(Data excerpts)
____________

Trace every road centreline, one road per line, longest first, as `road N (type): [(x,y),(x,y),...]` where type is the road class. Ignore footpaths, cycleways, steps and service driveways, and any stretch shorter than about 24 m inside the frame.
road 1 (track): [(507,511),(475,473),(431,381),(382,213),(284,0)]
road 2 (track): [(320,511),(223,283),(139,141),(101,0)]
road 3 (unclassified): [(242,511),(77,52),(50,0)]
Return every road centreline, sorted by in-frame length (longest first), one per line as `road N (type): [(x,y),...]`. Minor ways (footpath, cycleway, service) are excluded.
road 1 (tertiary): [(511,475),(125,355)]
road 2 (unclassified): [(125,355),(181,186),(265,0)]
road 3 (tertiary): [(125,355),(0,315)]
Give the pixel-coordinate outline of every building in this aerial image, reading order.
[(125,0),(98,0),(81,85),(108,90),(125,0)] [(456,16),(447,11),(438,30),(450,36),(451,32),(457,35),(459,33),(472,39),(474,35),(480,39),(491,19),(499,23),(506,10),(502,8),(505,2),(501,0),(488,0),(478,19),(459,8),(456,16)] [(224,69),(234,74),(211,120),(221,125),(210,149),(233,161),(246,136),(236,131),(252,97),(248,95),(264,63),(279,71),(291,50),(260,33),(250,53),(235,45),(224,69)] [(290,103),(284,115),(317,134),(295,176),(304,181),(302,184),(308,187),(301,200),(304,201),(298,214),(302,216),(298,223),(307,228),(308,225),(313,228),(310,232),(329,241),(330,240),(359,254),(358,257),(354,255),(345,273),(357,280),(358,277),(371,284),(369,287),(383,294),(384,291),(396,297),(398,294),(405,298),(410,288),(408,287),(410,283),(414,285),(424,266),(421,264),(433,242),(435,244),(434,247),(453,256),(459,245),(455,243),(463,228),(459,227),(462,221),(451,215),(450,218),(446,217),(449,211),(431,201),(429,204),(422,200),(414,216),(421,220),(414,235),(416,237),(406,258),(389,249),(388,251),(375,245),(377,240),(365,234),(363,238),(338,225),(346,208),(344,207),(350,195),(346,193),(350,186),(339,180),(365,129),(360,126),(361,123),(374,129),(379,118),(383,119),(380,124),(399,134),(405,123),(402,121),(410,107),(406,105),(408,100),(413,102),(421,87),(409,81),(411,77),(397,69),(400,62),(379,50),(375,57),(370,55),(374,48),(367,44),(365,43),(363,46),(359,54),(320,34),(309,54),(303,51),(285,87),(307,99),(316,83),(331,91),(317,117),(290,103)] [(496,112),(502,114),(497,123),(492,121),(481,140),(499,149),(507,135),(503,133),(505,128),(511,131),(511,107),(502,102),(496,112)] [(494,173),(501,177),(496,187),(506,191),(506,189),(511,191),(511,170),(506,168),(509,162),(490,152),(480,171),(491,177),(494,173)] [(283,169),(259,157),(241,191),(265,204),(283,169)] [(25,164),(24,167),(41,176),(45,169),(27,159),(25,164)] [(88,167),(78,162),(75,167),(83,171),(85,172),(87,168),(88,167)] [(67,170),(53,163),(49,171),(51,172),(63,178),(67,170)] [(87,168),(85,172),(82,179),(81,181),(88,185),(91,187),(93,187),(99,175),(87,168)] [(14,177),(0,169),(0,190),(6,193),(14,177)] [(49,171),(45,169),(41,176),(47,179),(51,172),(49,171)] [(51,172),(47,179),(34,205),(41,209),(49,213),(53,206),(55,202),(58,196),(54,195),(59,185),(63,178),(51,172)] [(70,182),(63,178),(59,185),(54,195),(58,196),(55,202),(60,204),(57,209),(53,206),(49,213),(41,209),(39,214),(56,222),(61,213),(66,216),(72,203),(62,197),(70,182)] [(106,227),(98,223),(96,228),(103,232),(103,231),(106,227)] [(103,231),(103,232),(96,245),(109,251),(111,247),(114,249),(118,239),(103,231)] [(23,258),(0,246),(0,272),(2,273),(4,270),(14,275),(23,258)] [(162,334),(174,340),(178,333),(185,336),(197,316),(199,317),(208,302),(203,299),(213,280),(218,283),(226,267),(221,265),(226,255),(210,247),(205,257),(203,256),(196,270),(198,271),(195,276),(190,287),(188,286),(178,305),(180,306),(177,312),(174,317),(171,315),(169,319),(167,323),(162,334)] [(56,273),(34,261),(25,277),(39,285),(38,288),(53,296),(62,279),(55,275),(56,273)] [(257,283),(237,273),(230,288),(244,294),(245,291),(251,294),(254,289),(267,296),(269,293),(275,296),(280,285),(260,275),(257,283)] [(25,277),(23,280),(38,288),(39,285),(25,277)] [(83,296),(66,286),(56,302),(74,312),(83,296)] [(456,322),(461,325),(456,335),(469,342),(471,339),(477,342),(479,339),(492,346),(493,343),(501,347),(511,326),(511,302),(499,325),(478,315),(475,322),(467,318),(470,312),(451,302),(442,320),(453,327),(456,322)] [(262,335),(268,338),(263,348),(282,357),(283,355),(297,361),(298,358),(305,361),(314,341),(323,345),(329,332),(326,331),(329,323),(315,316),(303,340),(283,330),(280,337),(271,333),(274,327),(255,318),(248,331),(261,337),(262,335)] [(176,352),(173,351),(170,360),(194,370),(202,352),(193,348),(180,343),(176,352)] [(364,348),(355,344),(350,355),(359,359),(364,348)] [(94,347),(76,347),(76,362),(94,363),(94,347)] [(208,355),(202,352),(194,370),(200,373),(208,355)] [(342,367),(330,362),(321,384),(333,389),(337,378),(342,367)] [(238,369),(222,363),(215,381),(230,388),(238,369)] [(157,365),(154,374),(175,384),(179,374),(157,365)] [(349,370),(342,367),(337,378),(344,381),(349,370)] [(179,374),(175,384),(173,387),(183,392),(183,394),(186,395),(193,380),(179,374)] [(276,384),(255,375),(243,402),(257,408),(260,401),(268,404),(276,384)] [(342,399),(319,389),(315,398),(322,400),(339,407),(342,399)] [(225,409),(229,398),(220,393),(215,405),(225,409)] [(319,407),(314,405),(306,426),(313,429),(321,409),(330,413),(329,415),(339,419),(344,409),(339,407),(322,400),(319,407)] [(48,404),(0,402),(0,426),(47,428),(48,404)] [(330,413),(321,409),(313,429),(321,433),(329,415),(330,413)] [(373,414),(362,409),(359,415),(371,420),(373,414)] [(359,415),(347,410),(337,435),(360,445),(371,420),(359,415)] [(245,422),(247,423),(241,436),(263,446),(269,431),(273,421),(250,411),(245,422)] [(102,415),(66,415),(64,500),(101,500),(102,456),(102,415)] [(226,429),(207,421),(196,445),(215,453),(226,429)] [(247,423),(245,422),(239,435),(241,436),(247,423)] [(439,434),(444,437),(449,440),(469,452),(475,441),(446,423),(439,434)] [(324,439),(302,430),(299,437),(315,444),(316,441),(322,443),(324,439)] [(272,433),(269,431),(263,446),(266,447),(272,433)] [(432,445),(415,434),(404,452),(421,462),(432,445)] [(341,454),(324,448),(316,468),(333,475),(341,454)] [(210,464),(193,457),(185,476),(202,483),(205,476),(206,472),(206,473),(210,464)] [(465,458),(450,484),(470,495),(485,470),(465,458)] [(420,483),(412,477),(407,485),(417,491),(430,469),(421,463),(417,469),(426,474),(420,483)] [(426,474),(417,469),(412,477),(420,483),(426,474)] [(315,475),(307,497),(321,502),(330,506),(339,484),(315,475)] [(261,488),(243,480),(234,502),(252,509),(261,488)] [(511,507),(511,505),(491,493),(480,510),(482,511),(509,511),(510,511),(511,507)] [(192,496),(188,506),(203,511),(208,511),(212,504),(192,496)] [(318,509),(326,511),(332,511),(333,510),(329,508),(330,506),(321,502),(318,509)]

____________

• Work instructions:
Copy out word for word the stretch of rows above, from the very beginning through the line containing "Give the pixel-coordinate".

• Exercise result:
Trace every road centreline, one road per line, longest first, as `road N (type): [(x,y),(x,y),...]` where type is the road class. Ignore footpaths, cycleways, steps and service driveways, and any stretch shorter than about 24 m inside the frame.
road 1 (track): [(507,511),(475,473),(431,381),(382,213),(284,0)]
road 2 (track): [(320,511),(223,283),(139,141),(101,0)]
road 3 (unclassified): [(242,511),(77,52),(50,0)]
Return every road centreline, sorted by in-frame length (longest first), one per line as `road N (type): [(x,y),...]`. Minor ways (footpath, cycleway, service) are excluded.
road 1 (tertiary): [(511,475),(125,355)]
road 2 (unclassified): [(125,355),(181,186),(265,0)]
road 3 (tertiary): [(125,355),(0,315)]
Give the pixel-coordinate outline of every building in this aerial image, reading order.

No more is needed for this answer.